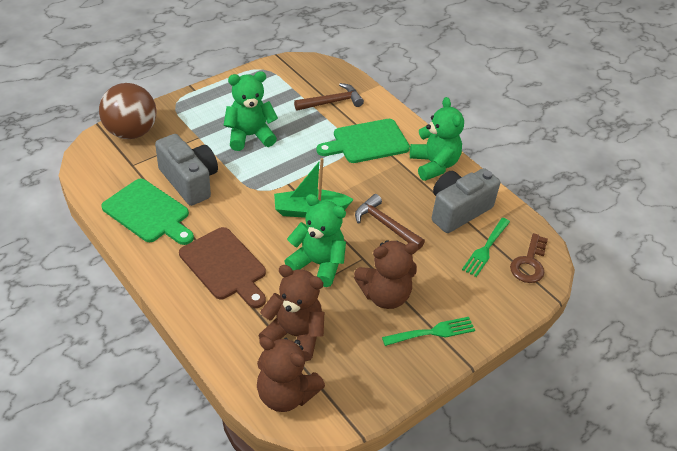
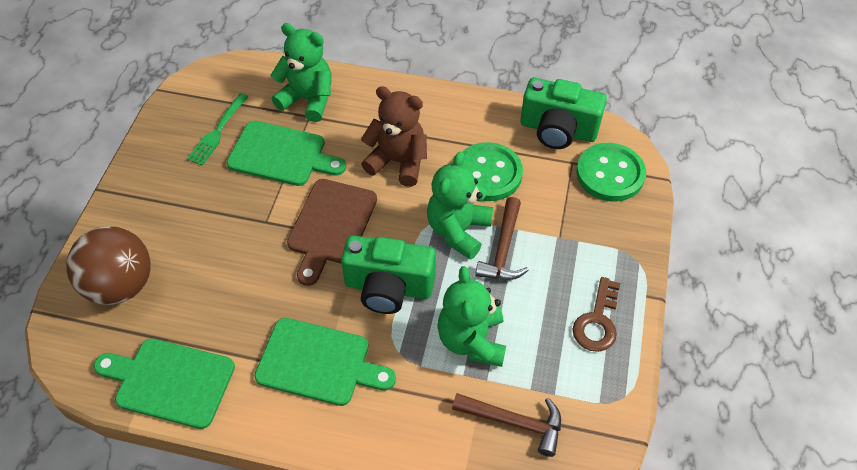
brown teddy bear: 3 -> 1
green boat: 1 -> 0
green button: 0 -> 2
green camera: 0 -> 2
green cutting board: 2 -> 3
green fork: 2 -> 1
grey camera: 2 -> 0

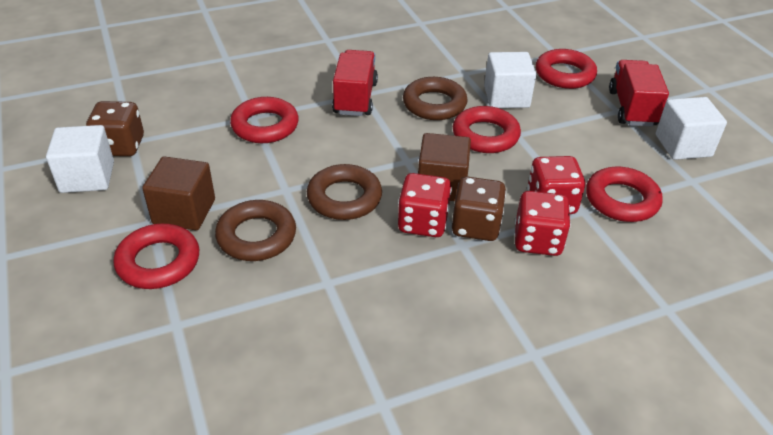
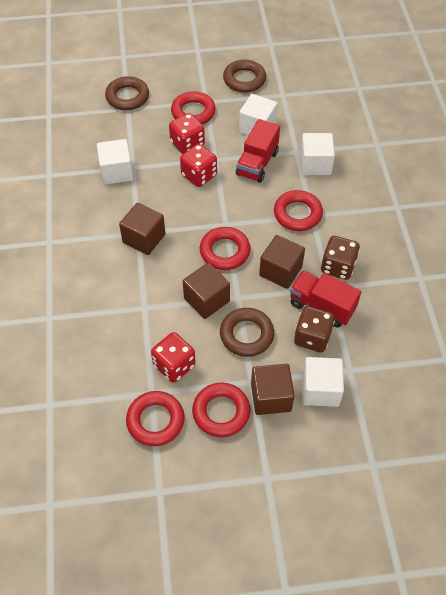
brown cube: 2 -> 4
white cube: 3 -> 4

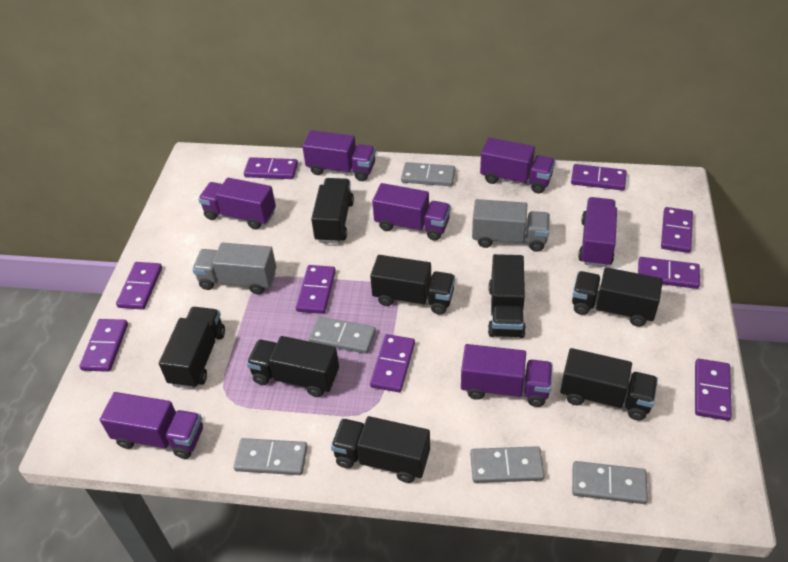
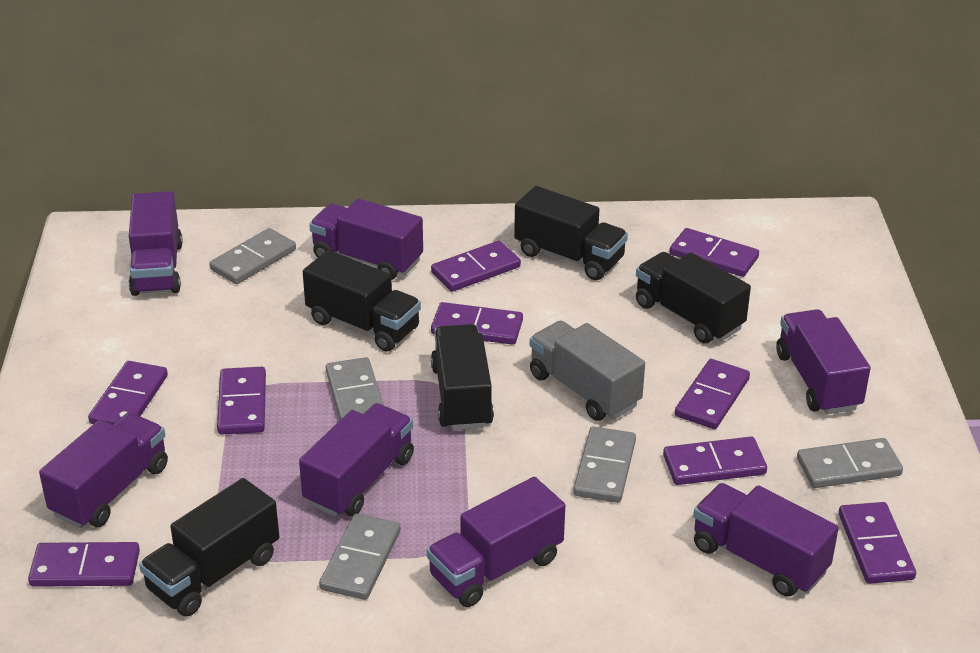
black truck: 8 -> 5
grey truck: 2 -> 1

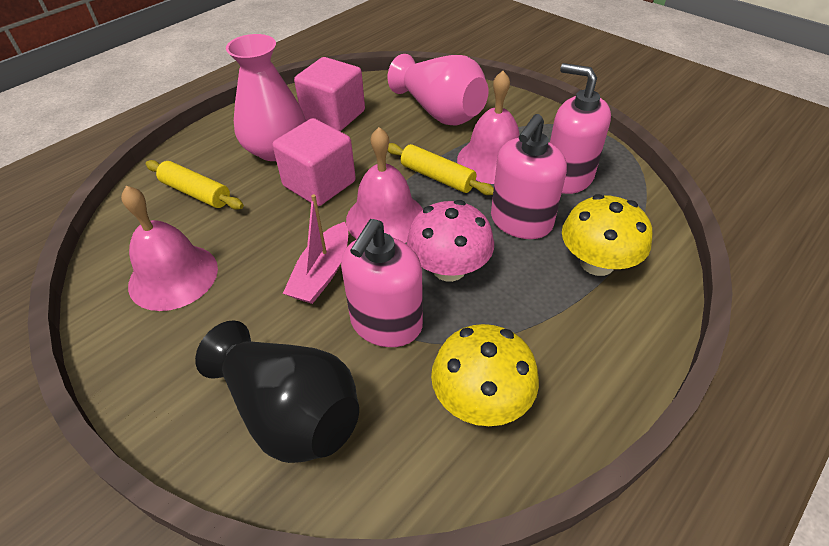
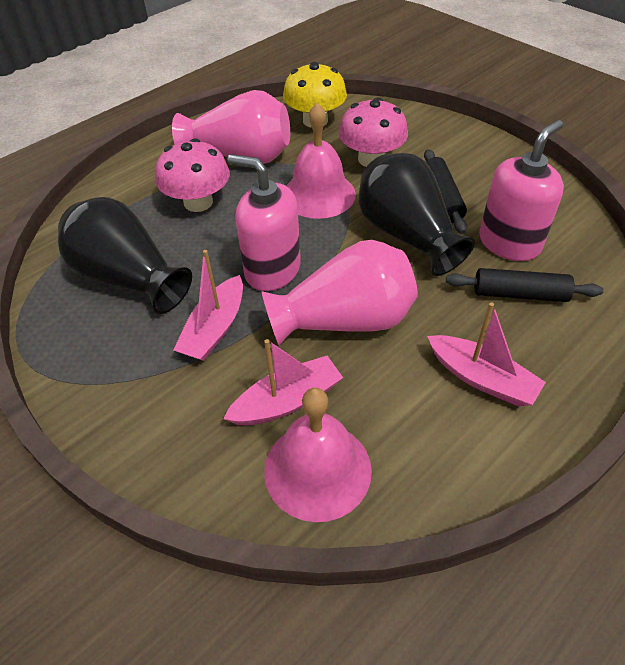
black rolling pin: 0 -> 2
black vase: 1 -> 2
pink bell: 3 -> 2
pink boat: 1 -> 3
pink cube: 2 -> 0
pink mushroom: 1 -> 2
pink soap dispenser: 3 -> 2
yellow mushroom: 2 -> 1
yellow rolling pin: 2 -> 0

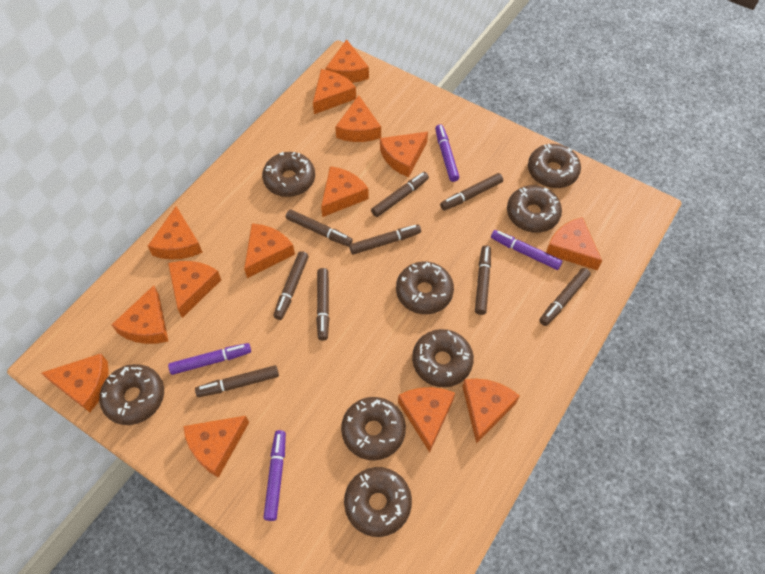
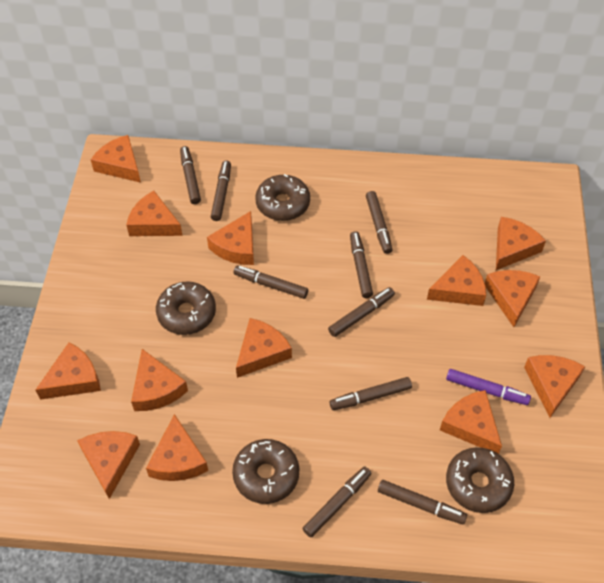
brown donut: 8 -> 4
orange cheese: 14 -> 13
purple marker: 4 -> 1

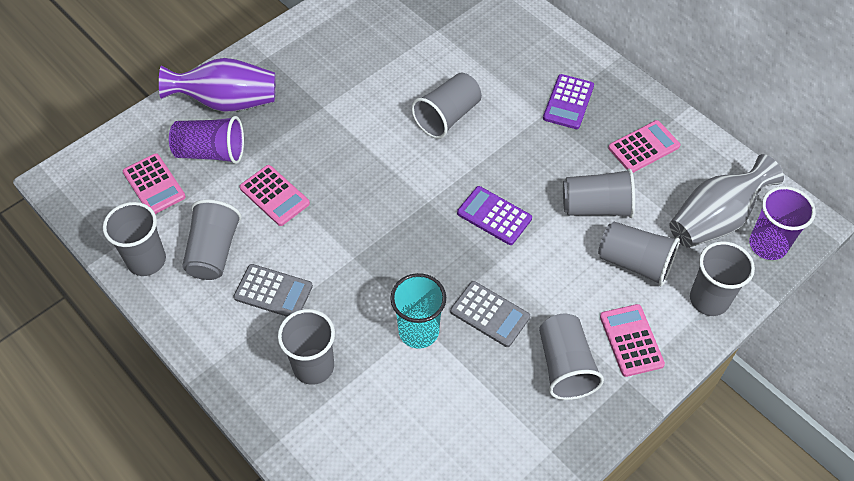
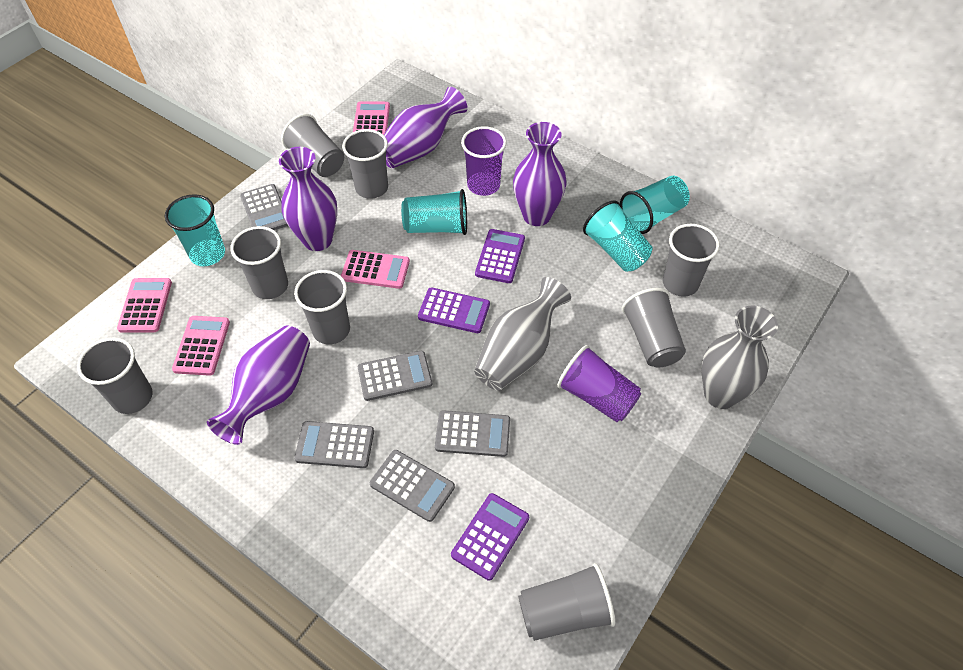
grey calculator: 2 -> 5
grey vase: 1 -> 2
purple calculator: 2 -> 3
purple vase: 1 -> 4
turquoise cup: 1 -> 4

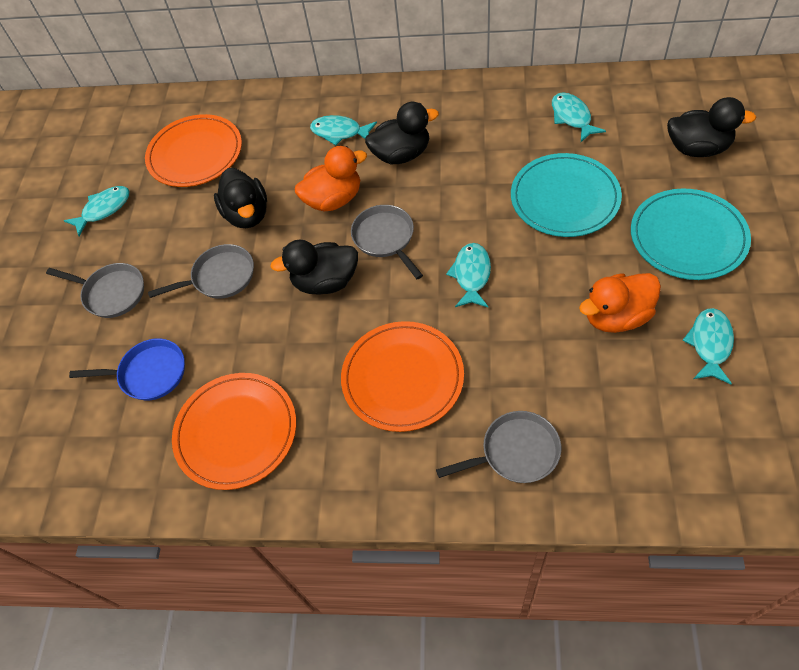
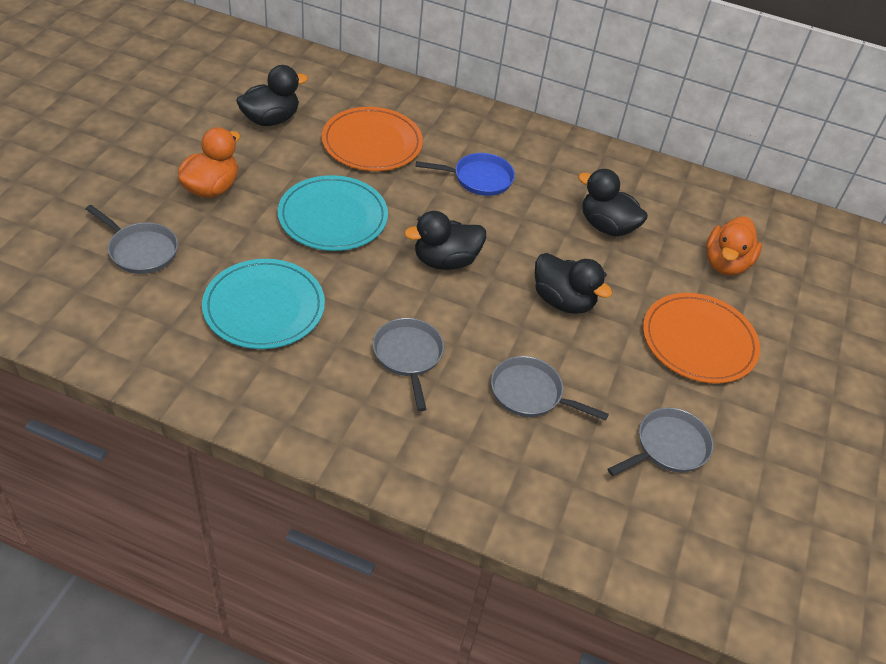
orange plate: 3 -> 2
turquoise fish: 5 -> 0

***

WHAT YOU ARE ASKED TO DO: Write out the lines beginning at the line with "pink boat: 1 -> 3" and ending at the last line of the entries. Include no pictures.

ANSWER TO THE PROBLEM:
pink boat: 1 -> 3
pink cube: 2 -> 0
pink mushroom: 1 -> 2
pink soap dispenser: 3 -> 2
yellow mushroom: 2 -> 1
yellow rolling pin: 2 -> 0

brown donut: 8 -> 4
orange cheese: 14 -> 13
purple marker: 4 -> 1

grey calculator: 2 -> 5
grey vase: 1 -> 2
purple calculator: 2 -> 3
purple vase: 1 -> 4
turquoise cup: 1 -> 4

orange plate: 3 -> 2
turquoise fish: 5 -> 0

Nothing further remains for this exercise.